=== Section Start ===

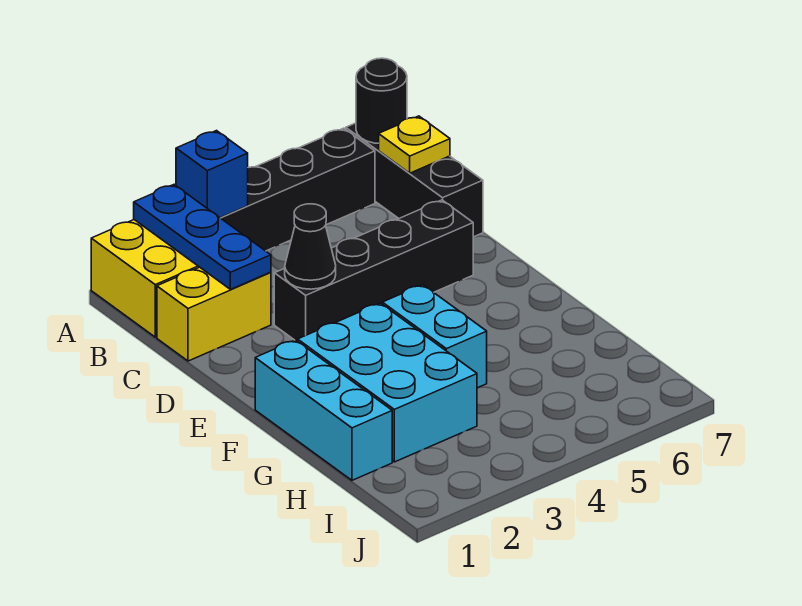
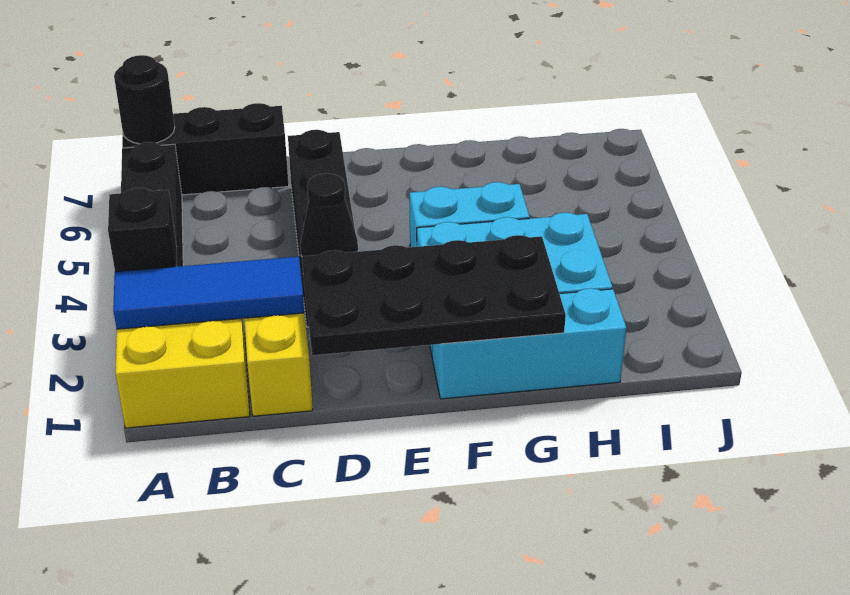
blue plate A2:C2 level 2 -> blue tile A2:C2 level 2
blue brick A3 level 2 -> black brick A3 level 2
yellow plate B7 level 2 -> none
none -> black plate D1:G2 level 2

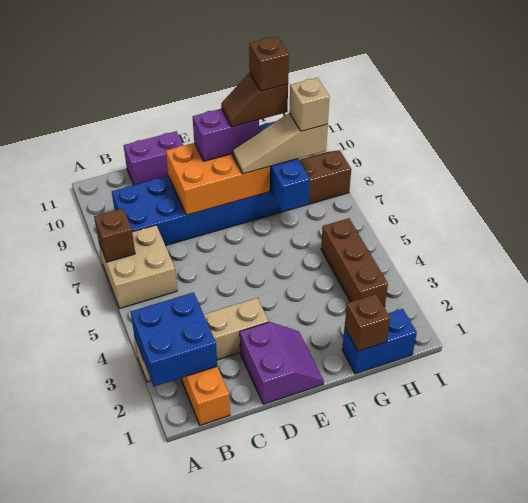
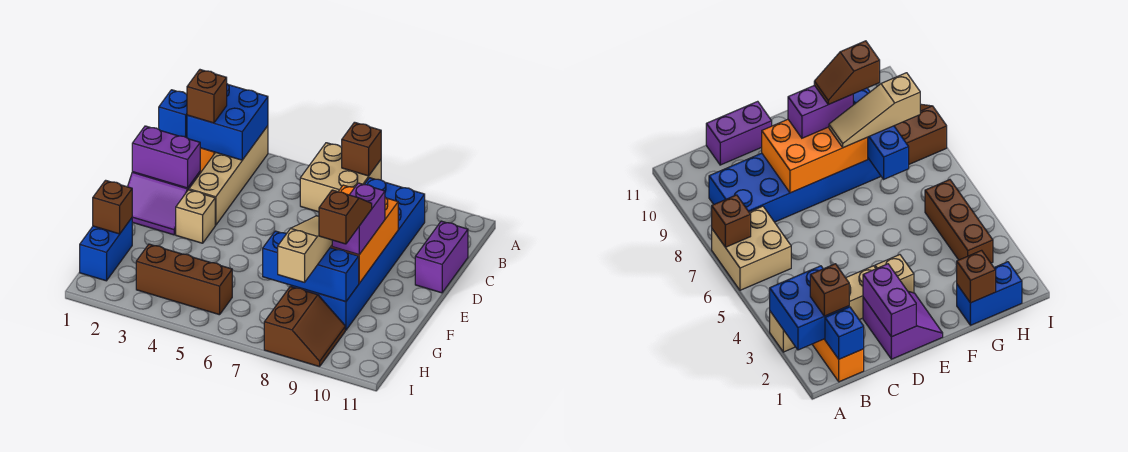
none -> blue brick B1 level 2
none -> purple brick D1:D2 level 2
brown brick G9 level 5 -> brown brick B2 level 3
tan brick H8 level 4 -> tan brick E3 level 1

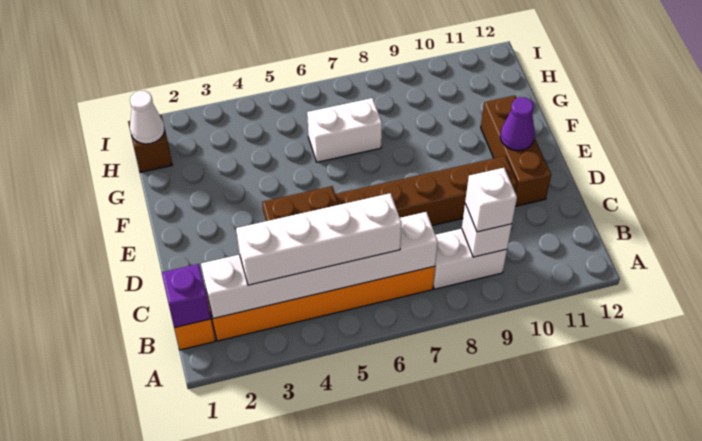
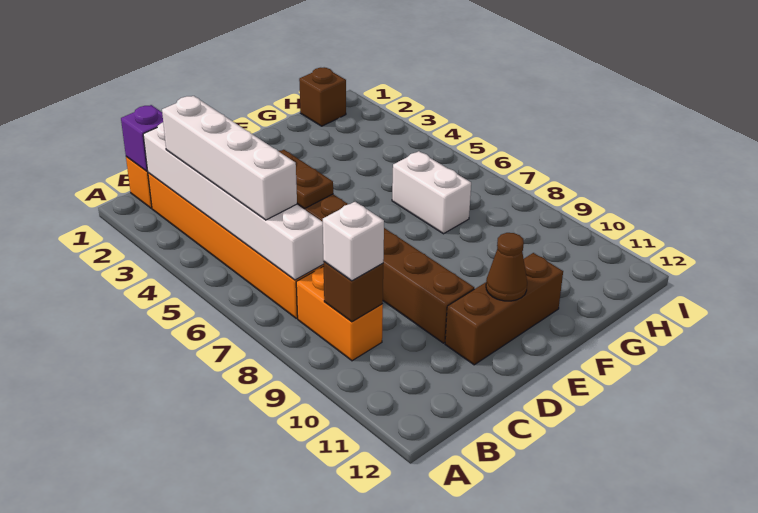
white brick B8:B9 level 1 -> orange brick B8:B9 level 1
white brick B9 level 2 -> brown brick B9 level 2
purple cone E11 level 2 -> brown cone E11 level 2
white cone H1 level 2 -> none

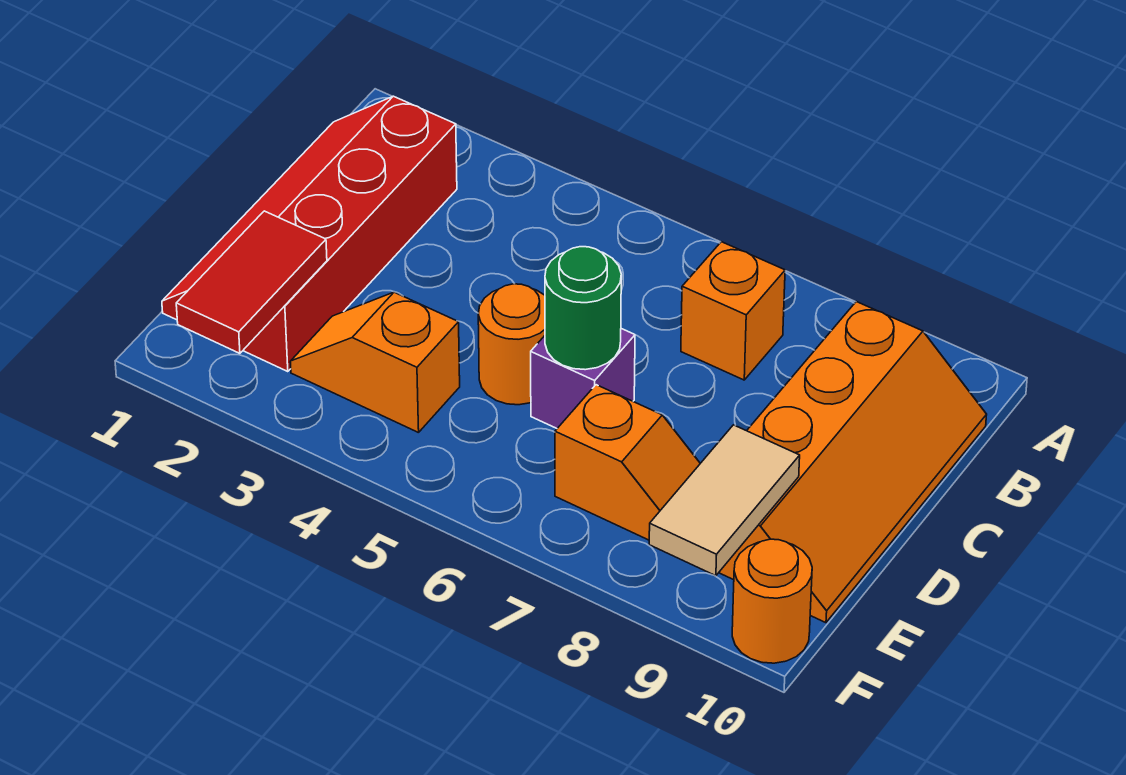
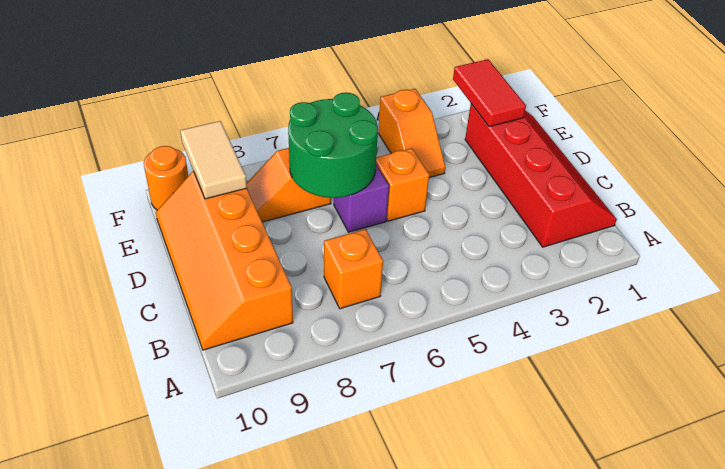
orange round brick D5 level 1 -> orange brick D5 level 1
green round brick D6 level 2 -> green round brick D6:E7 level 2
orange slope E3:E4 level 1 top 4 -> orange slope E4:F4 level 1 top F

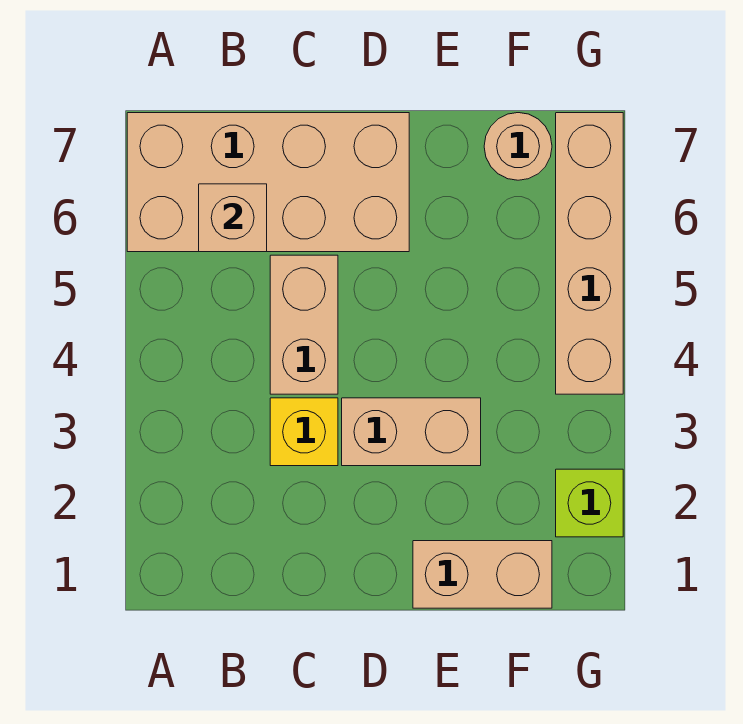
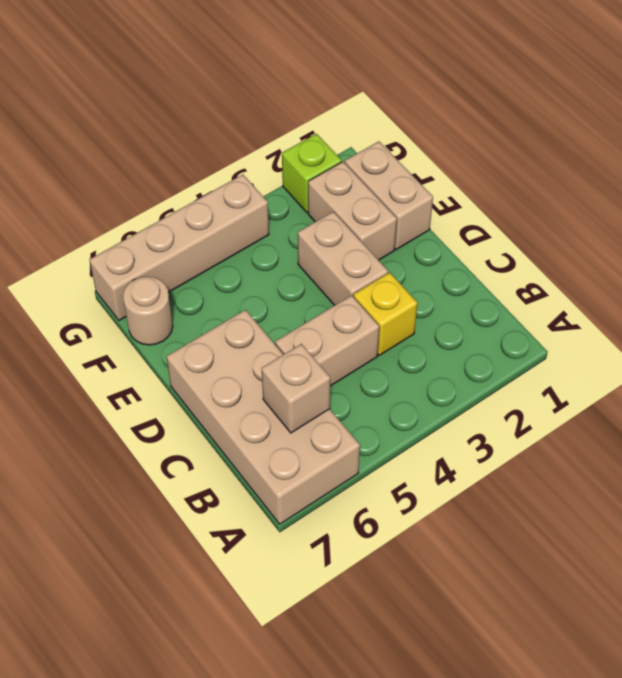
none -> tan brick E2:F2 level 1

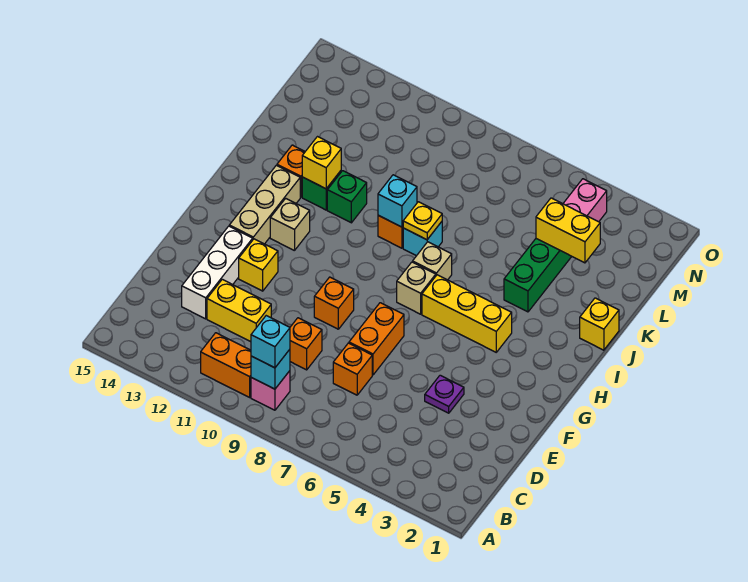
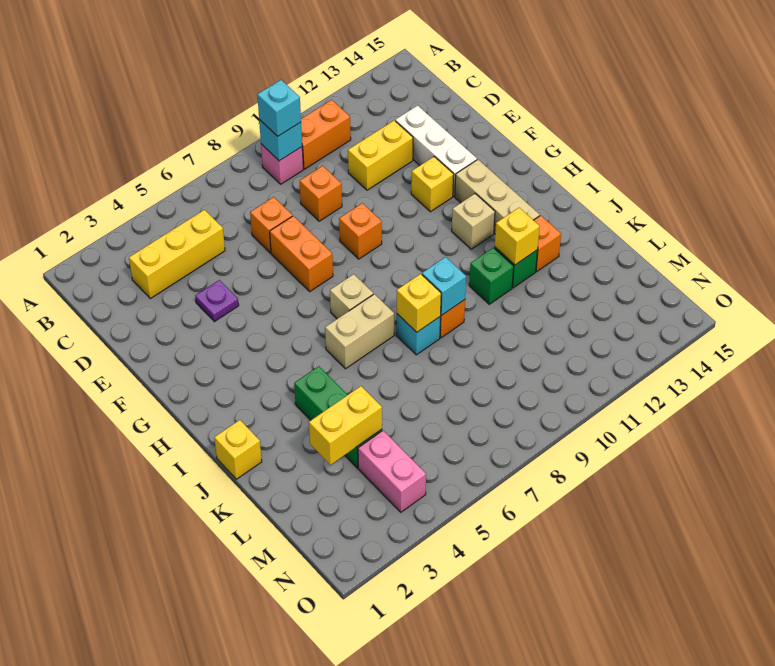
yellow brick H4:H6 level 1 -> yellow brick C3:C5 level 1
tan brick I7 level 1 -> tan brick I6:I7 level 1
yellow plate J8 level 2 -> yellow brick J8 level 2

=== Section End ===

- [TASK DIRECTIONS]: Scan the records above. Return every line with "plate" in it.

- [ANSWER BOX]:
blue plate A2:C2 level 2 -> blue tile A2:C2 level 2
yellow plate B7 level 2 -> none
none -> black plate D1:G2 level 2
yellow plate J8 level 2 -> yellow brick J8 level 2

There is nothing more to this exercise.